EXERCISE OBJECTIVE
Pull every line containing "size" from the data.

DATA RECORDS
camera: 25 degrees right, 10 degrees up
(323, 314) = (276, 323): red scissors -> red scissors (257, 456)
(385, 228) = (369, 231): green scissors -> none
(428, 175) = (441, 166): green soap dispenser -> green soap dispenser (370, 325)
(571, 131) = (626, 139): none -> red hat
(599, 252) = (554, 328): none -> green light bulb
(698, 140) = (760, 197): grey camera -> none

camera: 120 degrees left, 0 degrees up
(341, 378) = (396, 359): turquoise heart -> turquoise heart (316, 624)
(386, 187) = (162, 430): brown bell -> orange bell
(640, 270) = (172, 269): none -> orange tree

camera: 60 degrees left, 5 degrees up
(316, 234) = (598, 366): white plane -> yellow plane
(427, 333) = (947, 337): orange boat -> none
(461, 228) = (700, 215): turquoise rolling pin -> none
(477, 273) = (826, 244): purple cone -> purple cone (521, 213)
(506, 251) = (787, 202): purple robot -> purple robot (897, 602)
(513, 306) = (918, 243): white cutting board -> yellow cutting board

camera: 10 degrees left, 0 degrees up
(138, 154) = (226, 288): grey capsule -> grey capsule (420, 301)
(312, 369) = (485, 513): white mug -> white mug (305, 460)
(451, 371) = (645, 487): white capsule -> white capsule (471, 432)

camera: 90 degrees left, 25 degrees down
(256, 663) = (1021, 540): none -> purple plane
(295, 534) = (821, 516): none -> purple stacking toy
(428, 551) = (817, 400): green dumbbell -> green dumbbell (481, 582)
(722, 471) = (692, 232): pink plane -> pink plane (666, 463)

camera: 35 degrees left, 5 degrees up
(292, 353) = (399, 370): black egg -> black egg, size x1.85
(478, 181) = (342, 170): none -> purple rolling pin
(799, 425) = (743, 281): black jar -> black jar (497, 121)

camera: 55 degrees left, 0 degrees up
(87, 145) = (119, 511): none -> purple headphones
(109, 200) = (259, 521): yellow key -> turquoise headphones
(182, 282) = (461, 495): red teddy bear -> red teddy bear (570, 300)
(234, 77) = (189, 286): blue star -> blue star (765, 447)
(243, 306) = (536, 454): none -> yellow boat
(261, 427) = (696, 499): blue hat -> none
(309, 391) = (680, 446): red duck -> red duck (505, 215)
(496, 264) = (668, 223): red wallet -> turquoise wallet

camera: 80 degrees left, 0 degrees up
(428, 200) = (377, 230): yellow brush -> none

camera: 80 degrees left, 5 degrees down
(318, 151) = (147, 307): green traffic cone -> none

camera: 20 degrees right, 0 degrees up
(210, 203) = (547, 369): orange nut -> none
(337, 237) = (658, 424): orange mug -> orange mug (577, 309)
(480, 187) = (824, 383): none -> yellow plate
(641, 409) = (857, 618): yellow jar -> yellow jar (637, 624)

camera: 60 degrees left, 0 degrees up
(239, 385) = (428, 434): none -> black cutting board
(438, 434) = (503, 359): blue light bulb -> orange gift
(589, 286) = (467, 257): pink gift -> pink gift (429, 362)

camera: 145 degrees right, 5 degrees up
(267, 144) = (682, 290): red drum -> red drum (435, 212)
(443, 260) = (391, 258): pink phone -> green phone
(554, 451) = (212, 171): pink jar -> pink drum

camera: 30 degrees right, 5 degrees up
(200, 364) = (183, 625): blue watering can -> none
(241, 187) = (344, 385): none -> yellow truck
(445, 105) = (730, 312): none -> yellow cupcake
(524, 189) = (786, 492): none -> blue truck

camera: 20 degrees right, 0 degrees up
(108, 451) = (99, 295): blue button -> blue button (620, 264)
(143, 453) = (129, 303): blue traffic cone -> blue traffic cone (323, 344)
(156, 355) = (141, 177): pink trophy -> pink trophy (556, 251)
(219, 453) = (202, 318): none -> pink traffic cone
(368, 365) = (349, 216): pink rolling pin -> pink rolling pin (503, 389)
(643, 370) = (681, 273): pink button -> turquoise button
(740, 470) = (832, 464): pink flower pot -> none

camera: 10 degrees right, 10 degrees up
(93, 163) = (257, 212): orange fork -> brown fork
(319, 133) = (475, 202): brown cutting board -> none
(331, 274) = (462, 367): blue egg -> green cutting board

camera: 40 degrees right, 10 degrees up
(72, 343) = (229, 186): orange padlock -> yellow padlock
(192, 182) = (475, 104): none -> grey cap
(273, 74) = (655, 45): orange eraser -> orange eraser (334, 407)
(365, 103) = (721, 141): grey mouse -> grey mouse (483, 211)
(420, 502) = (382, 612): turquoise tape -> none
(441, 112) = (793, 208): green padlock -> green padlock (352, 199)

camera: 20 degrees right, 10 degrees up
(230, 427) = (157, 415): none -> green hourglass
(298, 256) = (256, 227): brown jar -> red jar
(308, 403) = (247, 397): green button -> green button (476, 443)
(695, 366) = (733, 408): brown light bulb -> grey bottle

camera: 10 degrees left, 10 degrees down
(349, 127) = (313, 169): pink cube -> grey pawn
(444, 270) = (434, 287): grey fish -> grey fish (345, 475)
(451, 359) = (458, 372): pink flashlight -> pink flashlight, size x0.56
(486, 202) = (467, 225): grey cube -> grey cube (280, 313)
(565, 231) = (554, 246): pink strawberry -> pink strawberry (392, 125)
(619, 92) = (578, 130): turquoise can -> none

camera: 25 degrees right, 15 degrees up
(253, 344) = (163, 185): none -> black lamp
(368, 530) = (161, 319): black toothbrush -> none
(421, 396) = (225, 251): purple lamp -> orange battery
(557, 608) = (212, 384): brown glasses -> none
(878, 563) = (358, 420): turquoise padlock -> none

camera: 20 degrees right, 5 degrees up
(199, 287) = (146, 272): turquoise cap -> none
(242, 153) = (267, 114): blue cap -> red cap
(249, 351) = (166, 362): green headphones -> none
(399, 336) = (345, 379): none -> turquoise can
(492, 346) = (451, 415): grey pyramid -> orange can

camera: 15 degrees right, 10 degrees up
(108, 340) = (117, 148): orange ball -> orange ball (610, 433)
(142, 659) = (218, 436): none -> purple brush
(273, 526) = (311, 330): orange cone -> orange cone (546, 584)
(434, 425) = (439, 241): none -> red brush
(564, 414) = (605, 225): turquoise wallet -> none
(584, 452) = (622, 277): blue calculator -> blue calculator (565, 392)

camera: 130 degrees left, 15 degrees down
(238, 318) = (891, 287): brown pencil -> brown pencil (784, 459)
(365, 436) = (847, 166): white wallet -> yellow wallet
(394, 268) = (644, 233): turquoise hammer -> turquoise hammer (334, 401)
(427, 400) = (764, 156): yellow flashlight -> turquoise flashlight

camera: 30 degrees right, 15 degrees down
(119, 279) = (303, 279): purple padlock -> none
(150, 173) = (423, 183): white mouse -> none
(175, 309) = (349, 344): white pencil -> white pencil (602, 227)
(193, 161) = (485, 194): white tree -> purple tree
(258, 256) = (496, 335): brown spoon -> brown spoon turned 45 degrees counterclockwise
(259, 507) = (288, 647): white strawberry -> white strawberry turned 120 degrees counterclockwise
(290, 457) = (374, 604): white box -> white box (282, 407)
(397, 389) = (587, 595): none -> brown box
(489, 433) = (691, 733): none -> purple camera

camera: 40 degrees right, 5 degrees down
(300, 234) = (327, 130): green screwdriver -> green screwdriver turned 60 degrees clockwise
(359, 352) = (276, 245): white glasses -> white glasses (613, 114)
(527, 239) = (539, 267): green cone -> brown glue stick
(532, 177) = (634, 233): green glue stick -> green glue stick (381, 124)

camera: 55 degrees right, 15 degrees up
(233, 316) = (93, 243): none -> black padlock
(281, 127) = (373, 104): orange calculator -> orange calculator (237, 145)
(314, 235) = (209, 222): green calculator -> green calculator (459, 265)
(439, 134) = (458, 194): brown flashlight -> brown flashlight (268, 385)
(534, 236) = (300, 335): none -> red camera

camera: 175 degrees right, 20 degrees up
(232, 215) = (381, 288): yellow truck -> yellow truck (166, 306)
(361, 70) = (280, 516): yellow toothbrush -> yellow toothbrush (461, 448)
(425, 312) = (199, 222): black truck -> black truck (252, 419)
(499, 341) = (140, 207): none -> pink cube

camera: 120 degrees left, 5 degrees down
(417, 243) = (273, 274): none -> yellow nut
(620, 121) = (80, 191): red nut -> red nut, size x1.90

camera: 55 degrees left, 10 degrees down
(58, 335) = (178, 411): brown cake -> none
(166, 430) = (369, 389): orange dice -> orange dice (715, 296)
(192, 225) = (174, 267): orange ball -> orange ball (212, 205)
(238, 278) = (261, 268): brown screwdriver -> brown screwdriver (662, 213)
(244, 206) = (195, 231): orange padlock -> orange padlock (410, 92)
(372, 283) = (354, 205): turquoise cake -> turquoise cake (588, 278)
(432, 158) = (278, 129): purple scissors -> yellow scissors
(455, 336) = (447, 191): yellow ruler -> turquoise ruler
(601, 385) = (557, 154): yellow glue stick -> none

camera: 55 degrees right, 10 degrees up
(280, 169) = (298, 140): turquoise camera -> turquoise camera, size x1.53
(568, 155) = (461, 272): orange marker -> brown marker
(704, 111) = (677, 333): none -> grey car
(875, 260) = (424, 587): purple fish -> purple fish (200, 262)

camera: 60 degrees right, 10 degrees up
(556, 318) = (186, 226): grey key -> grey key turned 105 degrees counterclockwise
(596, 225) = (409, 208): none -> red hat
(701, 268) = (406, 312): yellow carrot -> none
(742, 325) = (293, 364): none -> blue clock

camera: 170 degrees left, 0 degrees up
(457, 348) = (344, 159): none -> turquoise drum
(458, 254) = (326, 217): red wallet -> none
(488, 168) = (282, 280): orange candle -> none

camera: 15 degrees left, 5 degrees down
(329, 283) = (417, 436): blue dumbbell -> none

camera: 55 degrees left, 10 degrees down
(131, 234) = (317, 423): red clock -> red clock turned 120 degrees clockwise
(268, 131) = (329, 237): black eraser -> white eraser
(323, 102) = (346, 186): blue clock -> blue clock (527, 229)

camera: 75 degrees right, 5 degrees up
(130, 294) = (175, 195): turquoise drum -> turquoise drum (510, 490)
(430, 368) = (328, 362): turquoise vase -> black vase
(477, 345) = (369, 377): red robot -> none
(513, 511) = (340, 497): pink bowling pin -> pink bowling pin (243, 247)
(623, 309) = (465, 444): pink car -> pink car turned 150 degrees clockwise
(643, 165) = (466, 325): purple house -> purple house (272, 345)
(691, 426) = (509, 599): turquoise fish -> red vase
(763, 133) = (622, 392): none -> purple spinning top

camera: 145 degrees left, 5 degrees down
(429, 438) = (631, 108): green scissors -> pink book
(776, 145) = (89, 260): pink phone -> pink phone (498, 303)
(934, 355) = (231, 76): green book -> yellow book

OUTPUT FOR THIS TASK
(292, 353) = (399, 370): black egg -> black egg, size x1.85
(451, 359) = (458, 372): pink flashlight -> pink flashlight, size x0.56
(620, 121) = (80, 191): red nut -> red nut, size x1.90
(280, 169) = (298, 140): turquoise camera -> turquoise camera, size x1.53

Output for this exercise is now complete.